What you have to do
Which lines of the data below hold "tree"? Copy each of them.

Records for this task
..............................

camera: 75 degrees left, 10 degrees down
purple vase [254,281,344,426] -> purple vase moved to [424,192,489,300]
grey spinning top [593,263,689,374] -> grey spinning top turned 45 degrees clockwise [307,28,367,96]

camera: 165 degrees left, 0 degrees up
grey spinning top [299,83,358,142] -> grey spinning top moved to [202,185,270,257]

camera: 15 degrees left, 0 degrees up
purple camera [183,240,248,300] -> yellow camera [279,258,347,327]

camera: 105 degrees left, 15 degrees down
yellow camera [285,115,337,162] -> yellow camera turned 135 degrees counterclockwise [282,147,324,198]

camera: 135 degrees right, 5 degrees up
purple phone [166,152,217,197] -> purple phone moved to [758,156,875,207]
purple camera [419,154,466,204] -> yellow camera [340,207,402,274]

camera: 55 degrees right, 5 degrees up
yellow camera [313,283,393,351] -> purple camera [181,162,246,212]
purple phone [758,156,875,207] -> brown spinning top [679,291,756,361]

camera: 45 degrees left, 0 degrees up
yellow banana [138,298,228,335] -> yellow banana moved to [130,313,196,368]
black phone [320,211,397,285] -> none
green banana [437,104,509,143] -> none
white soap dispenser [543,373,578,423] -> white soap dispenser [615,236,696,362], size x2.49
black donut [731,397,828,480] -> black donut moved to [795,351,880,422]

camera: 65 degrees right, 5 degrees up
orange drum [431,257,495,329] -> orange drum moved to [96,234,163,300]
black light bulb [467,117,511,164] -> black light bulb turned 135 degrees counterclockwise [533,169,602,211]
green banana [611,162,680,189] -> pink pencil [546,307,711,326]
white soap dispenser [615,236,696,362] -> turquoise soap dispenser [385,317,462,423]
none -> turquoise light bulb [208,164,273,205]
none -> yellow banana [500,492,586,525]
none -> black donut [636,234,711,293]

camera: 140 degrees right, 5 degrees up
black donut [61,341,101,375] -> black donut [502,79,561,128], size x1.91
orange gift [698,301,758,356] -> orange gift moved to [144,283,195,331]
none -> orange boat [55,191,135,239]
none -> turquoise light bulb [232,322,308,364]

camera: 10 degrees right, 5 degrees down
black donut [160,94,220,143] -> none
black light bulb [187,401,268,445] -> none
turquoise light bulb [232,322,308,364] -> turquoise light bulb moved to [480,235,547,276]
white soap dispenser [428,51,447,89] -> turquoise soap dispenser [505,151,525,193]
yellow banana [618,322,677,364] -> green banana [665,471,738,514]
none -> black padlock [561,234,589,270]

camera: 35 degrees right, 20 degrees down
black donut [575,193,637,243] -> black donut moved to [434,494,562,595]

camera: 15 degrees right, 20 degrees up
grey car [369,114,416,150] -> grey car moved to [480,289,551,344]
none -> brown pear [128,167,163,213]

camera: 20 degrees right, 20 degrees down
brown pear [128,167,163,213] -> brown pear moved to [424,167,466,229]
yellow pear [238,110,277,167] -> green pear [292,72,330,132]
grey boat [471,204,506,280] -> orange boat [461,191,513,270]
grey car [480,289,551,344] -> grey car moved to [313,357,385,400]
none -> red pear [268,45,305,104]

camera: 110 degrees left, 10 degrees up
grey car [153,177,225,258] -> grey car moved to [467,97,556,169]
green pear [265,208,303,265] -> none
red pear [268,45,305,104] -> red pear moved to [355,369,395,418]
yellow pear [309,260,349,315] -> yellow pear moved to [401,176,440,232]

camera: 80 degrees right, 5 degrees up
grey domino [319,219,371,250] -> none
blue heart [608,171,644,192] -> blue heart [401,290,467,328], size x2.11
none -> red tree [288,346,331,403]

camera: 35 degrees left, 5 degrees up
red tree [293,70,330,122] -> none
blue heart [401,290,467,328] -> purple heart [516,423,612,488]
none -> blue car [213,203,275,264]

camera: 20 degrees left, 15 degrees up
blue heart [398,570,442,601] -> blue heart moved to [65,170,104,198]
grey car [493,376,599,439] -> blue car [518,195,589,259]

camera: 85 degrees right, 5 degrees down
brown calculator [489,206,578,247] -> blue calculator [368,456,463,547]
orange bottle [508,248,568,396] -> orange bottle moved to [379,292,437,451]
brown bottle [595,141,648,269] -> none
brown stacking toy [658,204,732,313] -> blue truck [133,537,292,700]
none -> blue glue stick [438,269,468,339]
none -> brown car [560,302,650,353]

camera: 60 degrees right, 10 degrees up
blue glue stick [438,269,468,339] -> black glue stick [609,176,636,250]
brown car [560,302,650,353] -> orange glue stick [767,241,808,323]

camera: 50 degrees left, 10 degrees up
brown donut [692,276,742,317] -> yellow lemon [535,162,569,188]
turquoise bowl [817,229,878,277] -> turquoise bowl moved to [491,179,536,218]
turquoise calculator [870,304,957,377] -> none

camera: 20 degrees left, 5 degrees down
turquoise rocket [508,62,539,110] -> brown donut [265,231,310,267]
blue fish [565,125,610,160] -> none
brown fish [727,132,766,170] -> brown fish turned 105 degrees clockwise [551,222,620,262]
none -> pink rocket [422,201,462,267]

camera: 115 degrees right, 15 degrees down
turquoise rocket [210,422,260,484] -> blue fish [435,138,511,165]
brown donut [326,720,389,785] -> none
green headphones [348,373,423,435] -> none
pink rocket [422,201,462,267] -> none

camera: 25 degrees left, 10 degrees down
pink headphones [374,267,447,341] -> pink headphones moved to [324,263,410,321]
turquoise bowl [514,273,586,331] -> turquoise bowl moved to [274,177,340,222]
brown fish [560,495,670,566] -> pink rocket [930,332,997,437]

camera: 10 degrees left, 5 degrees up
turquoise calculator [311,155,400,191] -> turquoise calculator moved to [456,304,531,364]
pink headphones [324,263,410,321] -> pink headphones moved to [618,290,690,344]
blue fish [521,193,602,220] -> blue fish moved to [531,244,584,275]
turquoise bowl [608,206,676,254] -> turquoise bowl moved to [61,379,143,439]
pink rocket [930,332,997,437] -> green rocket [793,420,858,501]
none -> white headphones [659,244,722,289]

..............................

Exercise response
none -> red tree [288,346,331,403]
red tree [293,70,330,122] -> none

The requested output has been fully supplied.